| The task |
Please repeat exactly the lines below from the one containing "TOF pin GND: GND -> 5V" down to the one containing "TOF: VL6180X -> VL53L0X", both included, and nothing else.

| Provided material |
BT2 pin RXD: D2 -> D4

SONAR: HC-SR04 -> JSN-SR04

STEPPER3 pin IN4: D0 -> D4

--

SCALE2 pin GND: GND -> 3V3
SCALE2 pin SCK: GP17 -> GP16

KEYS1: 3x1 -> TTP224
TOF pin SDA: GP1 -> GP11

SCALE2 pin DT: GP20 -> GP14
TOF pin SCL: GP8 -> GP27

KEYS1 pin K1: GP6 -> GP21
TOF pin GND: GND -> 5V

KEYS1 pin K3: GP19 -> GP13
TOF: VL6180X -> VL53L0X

---

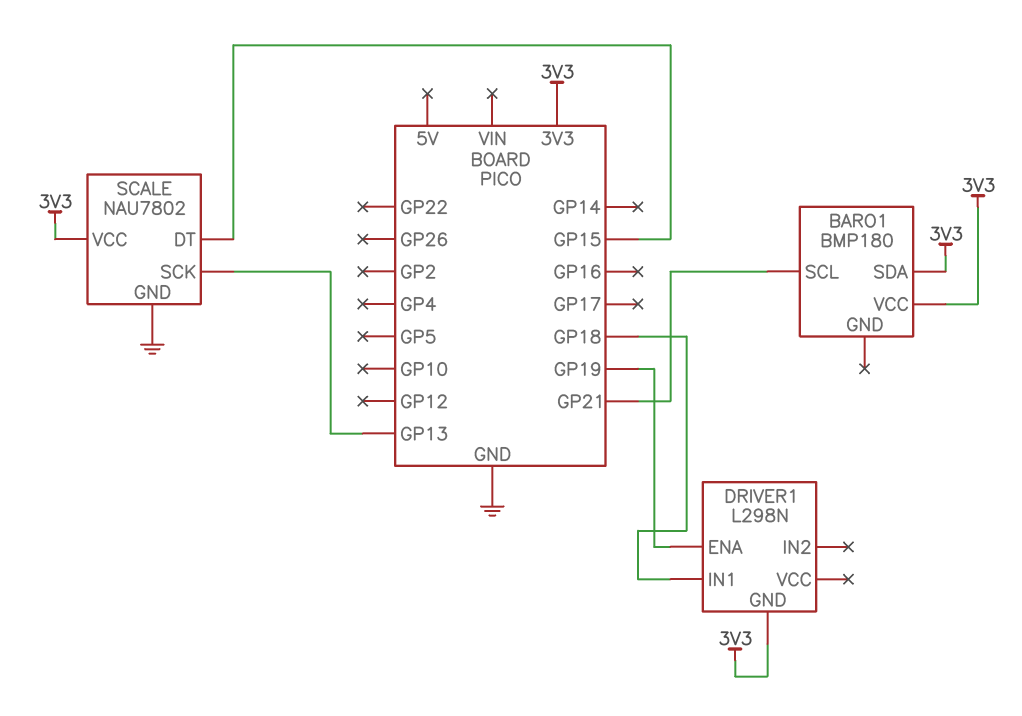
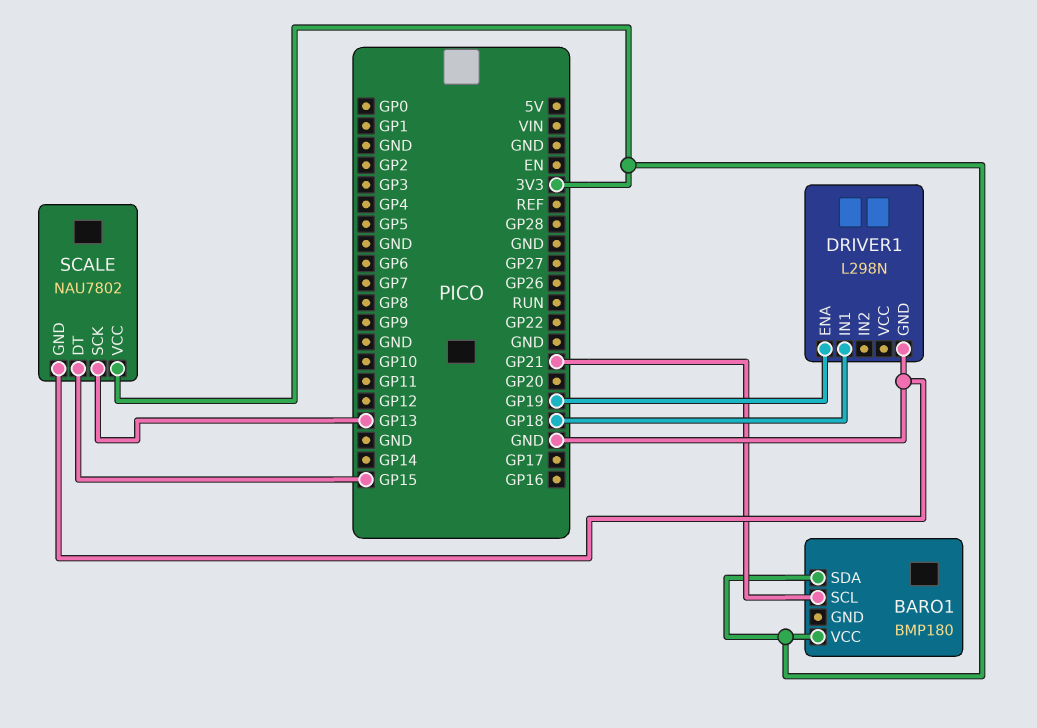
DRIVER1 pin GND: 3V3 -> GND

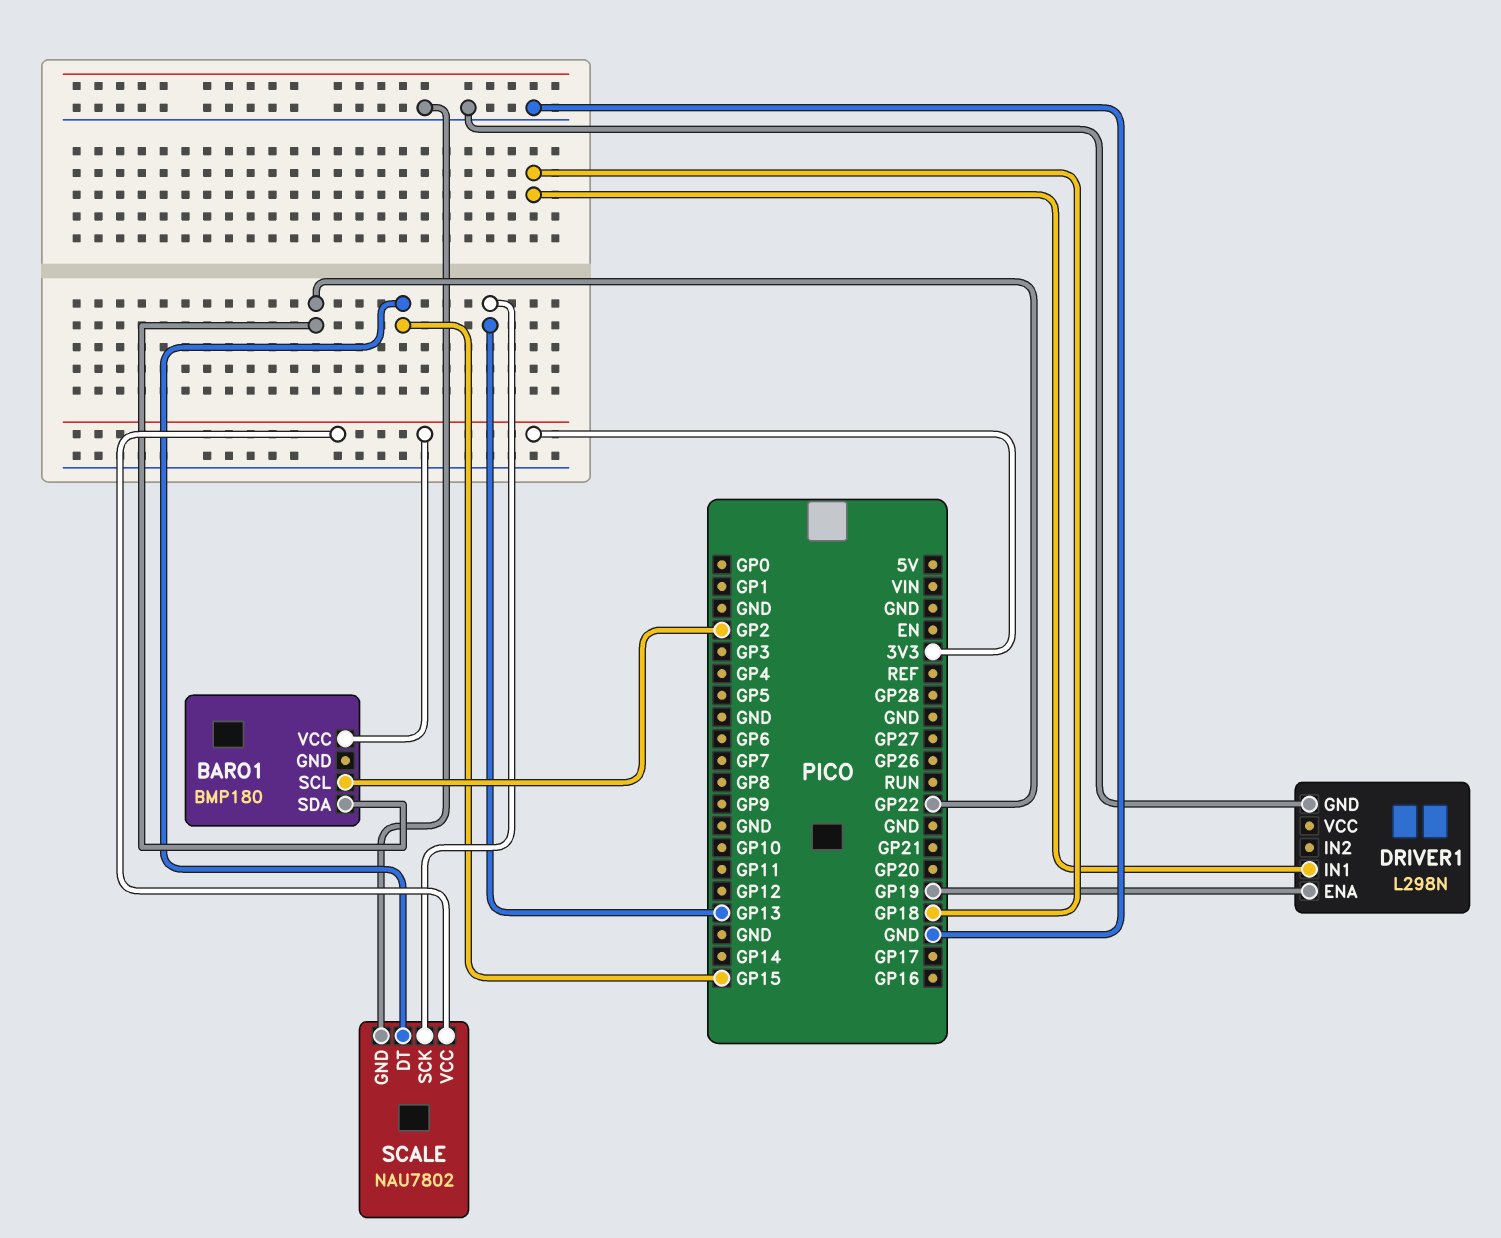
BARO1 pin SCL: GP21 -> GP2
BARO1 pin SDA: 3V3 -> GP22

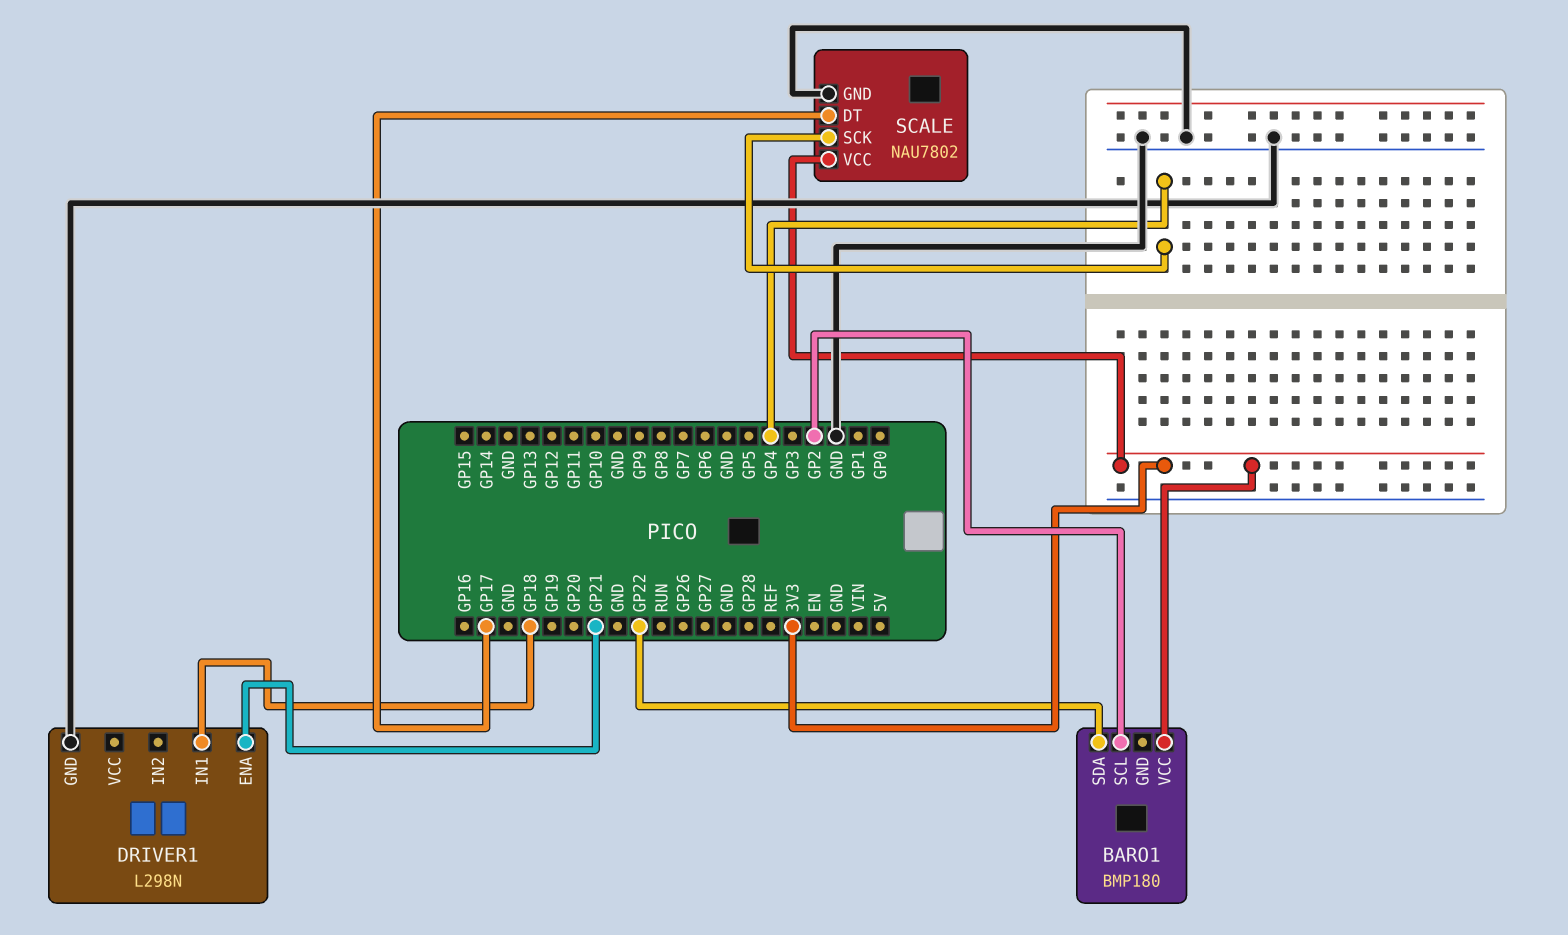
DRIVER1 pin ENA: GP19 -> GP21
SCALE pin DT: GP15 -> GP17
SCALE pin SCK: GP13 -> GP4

| Answer to this task |
TOF pin GND: GND -> 5V

KEYS1 pin K3: GP19 -> GP13
TOF: VL6180X -> VL53L0X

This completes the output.